--- ACTIVITY ---
Return, from the listing below, every line that includes "none".

--- DATA SUPPLIED ---
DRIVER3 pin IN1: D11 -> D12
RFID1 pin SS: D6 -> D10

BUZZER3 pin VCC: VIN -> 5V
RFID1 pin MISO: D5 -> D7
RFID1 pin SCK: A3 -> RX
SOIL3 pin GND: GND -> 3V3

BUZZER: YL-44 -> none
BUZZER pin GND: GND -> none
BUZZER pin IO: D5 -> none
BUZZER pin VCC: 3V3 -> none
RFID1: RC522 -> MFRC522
==
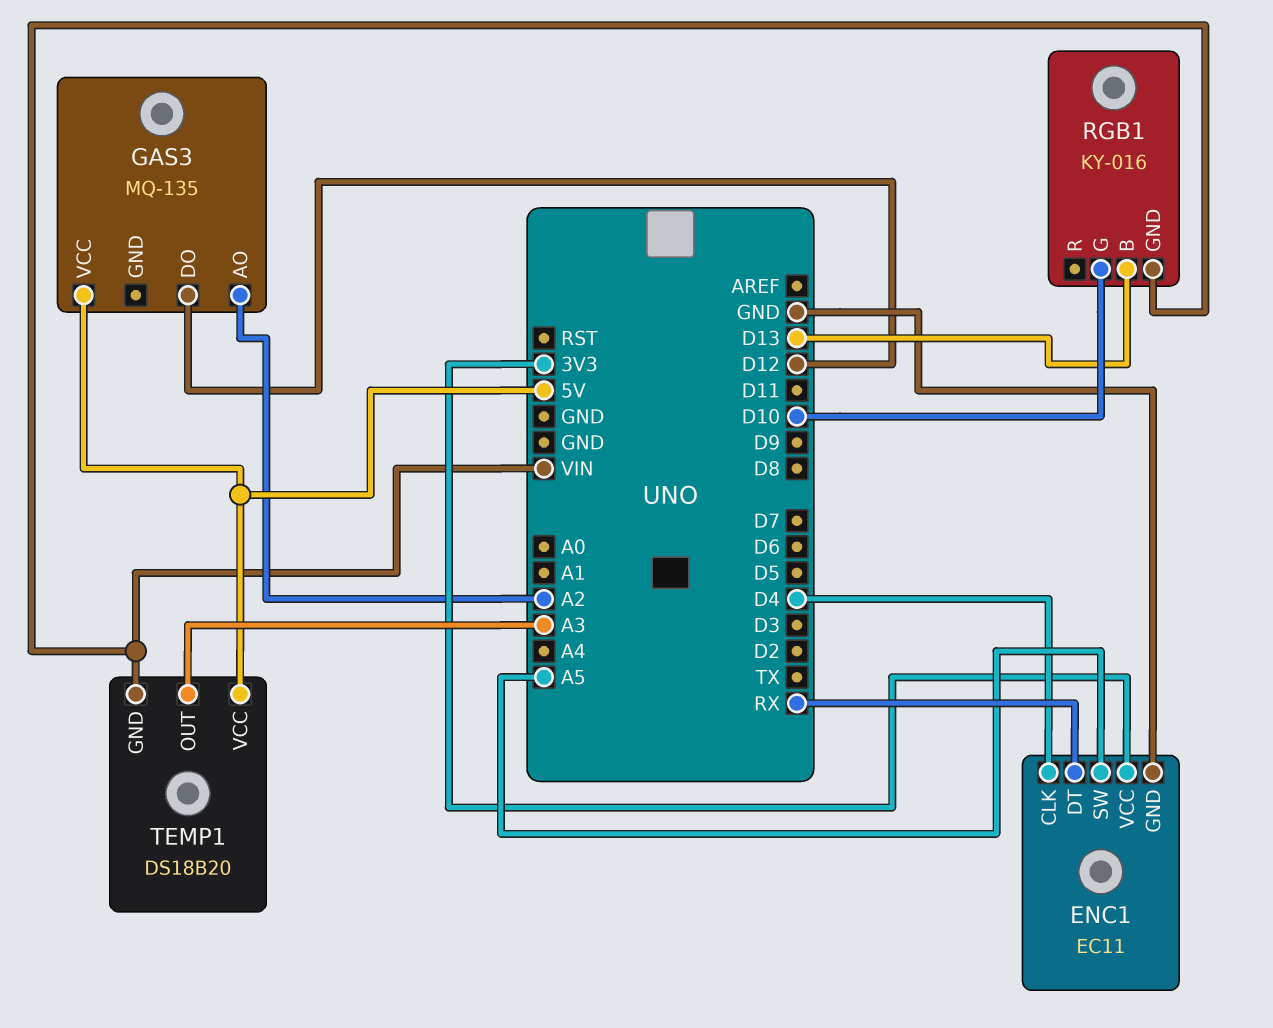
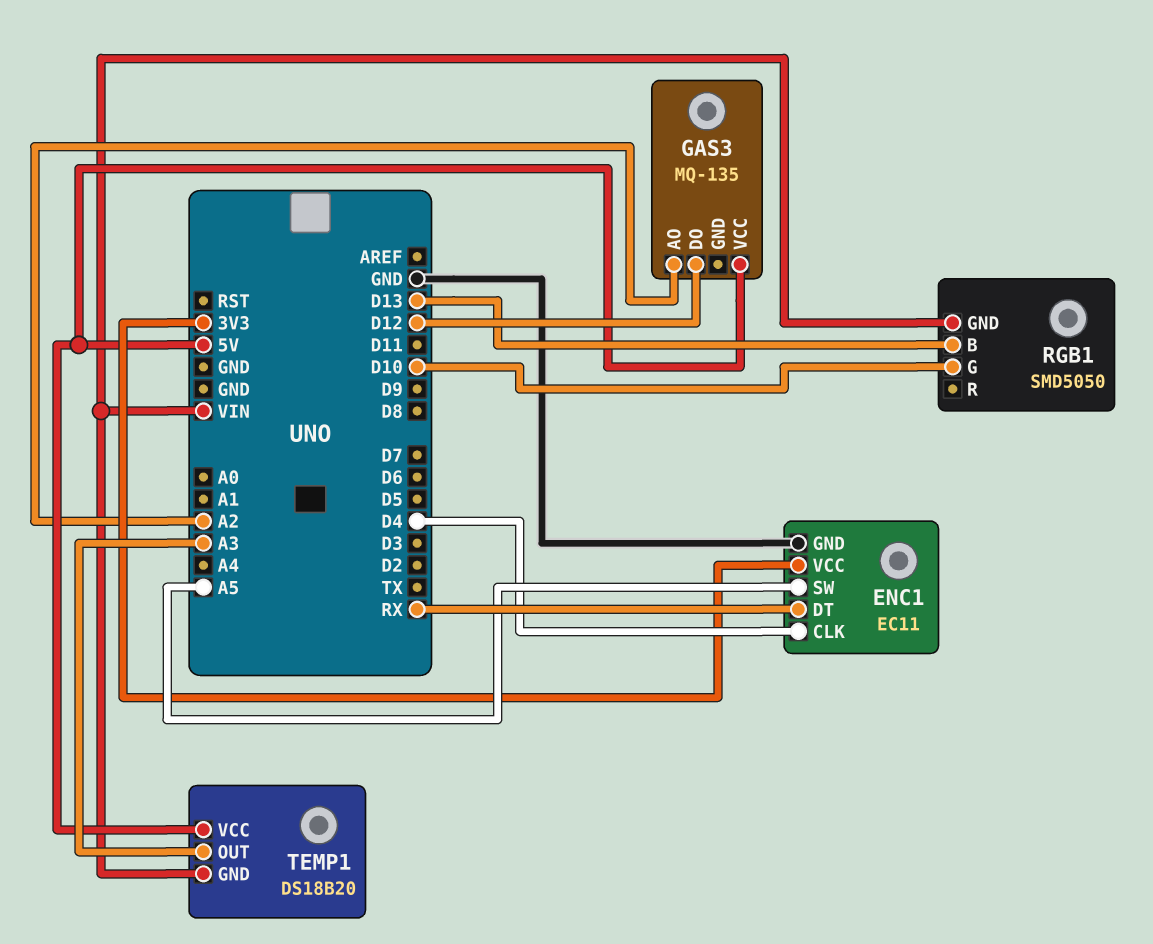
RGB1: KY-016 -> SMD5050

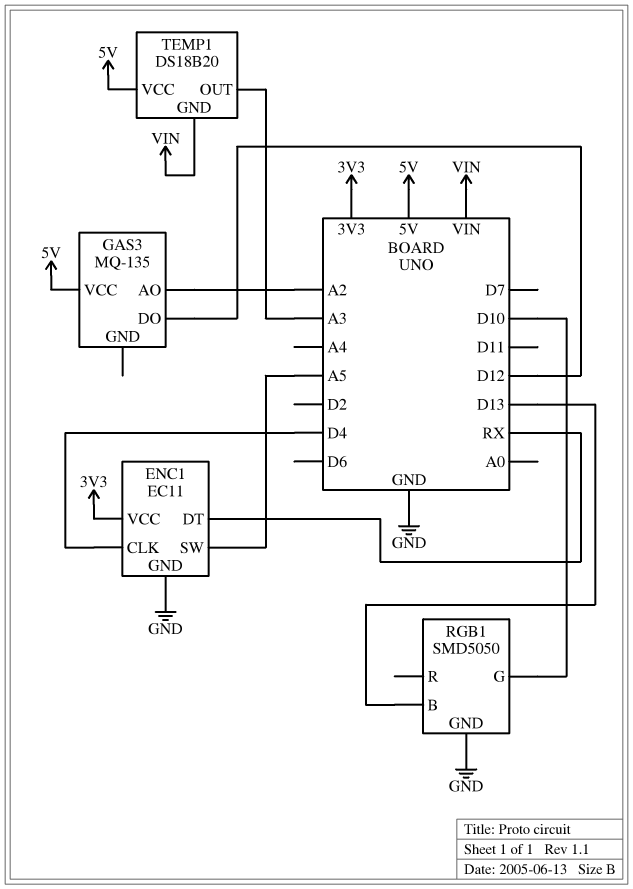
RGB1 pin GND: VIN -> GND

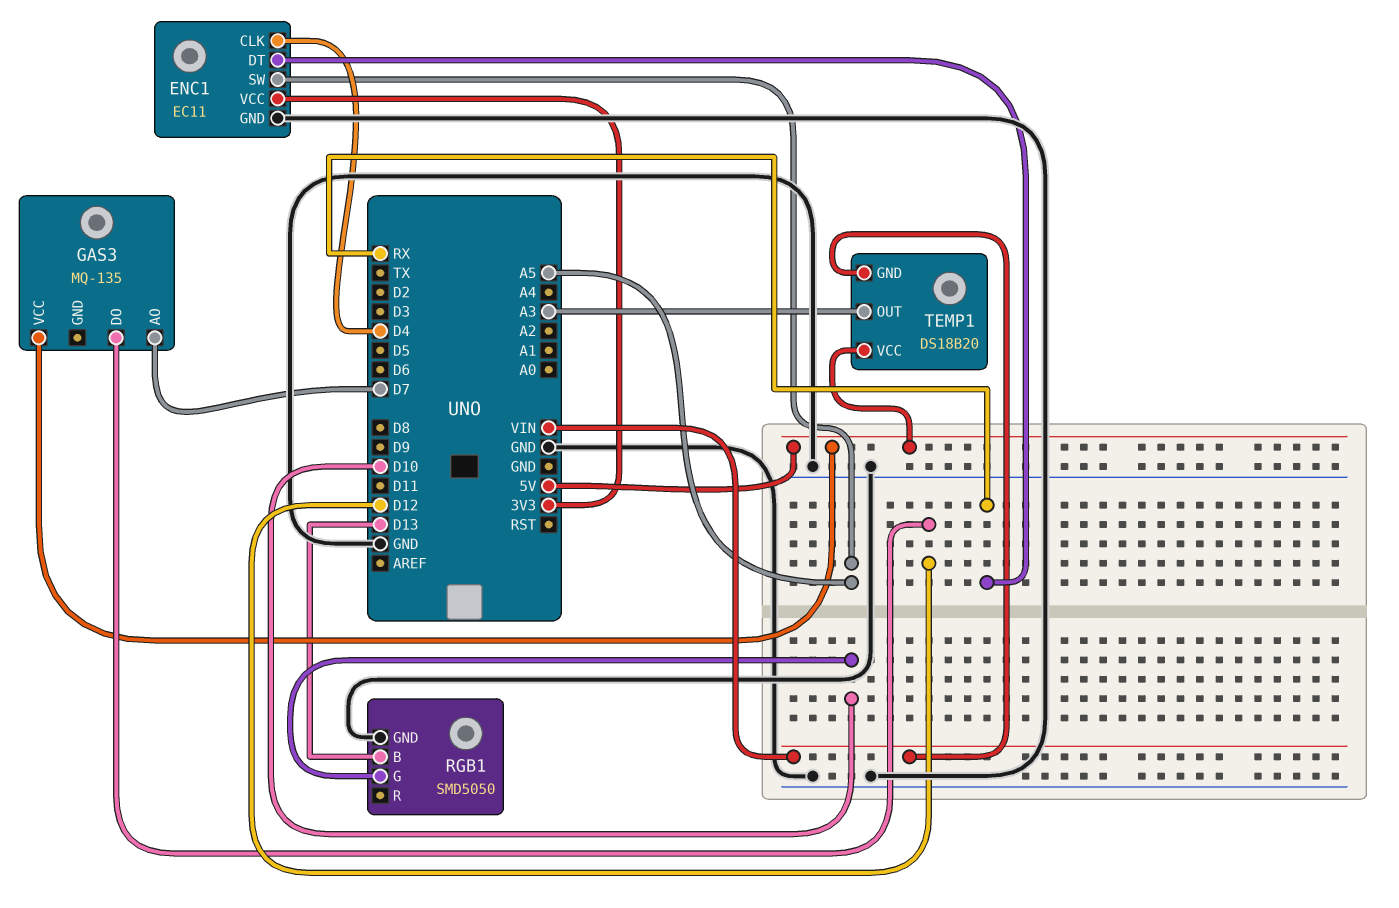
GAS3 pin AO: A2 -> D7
==
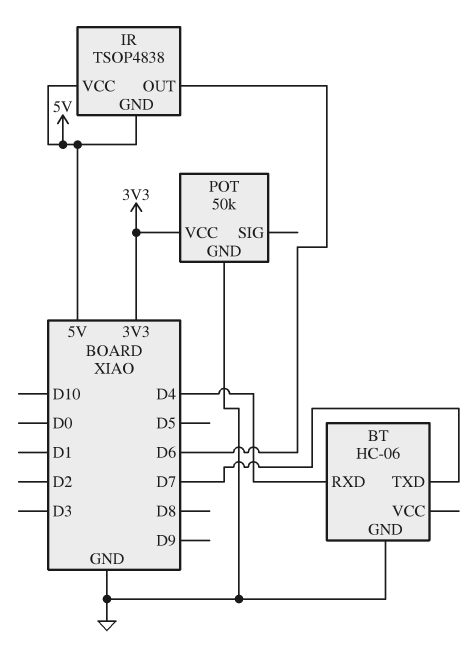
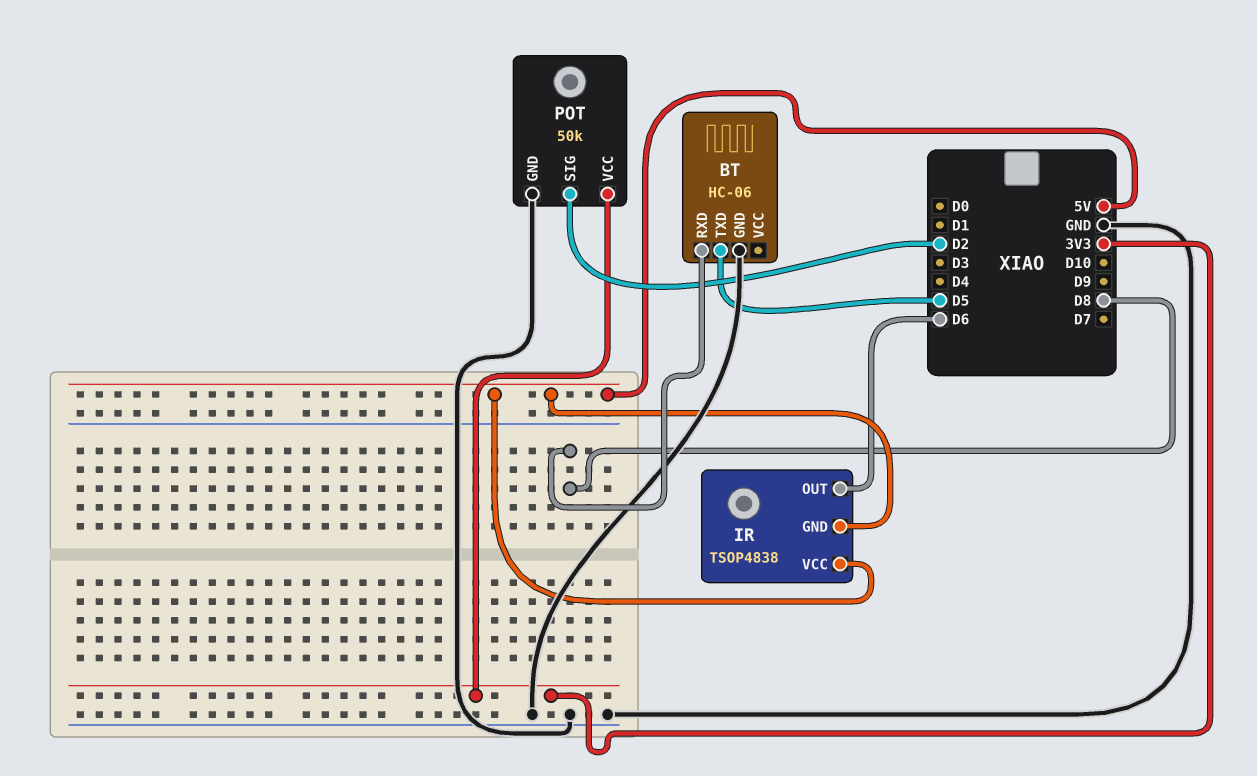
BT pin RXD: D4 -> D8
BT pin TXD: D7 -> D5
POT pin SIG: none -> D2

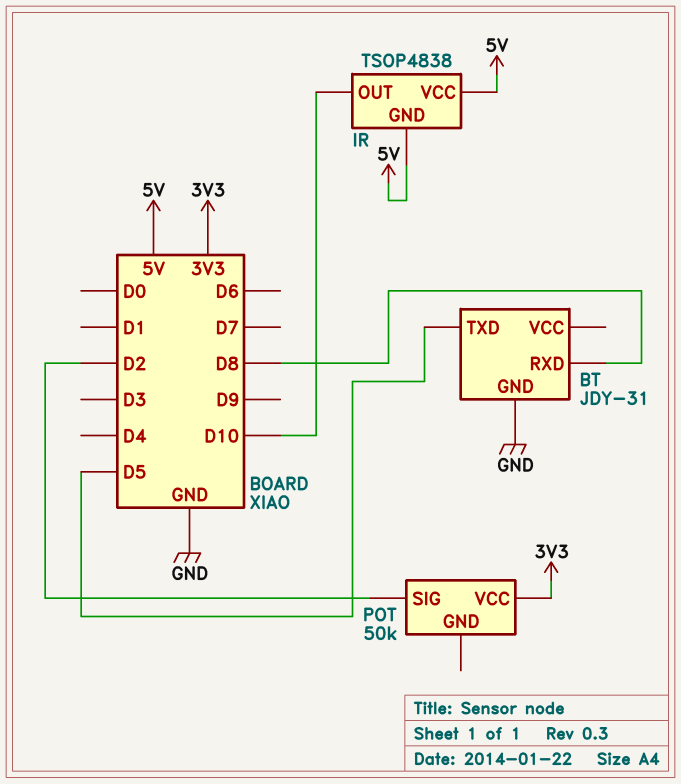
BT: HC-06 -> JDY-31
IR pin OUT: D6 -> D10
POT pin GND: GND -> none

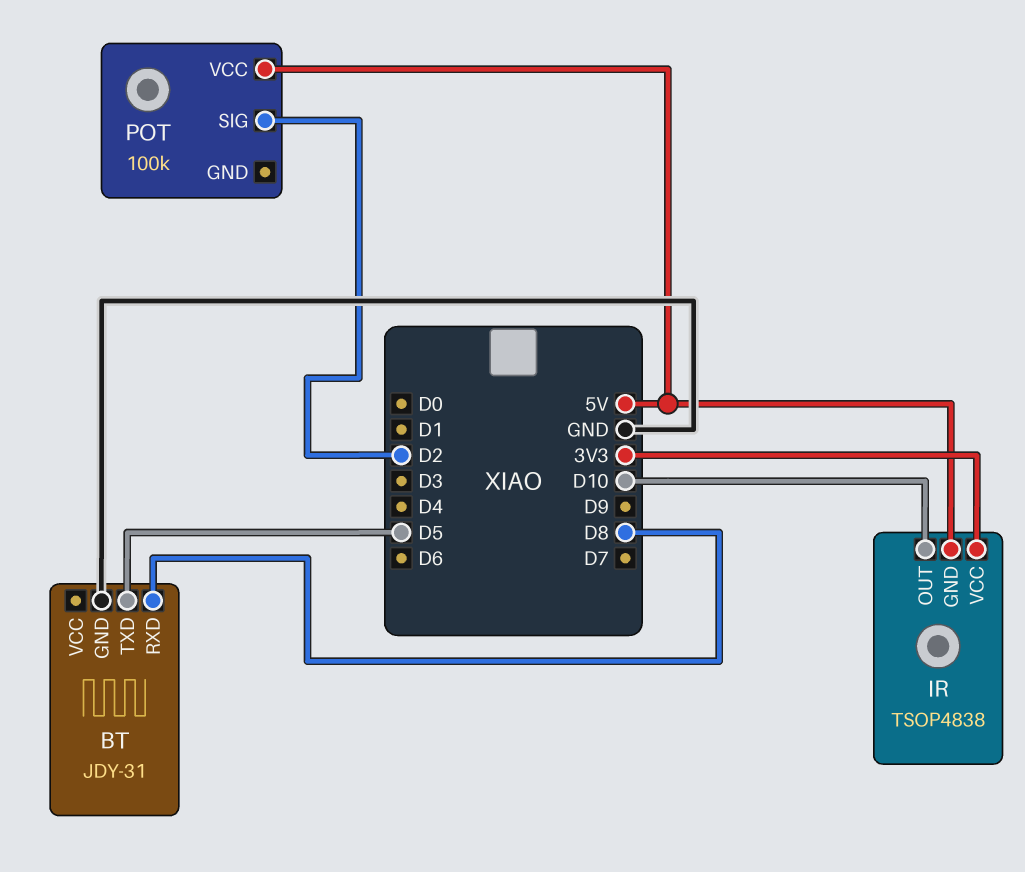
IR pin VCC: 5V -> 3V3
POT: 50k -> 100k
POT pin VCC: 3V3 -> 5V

--- EXPECTED ANSWER ---
BUZZER: YL-44 -> none
BUZZER pin GND: GND -> none
BUZZER pin IO: D5 -> none
BUZZER pin VCC: 3V3 -> none
POT pin SIG: none -> D2
POT pin GND: GND -> none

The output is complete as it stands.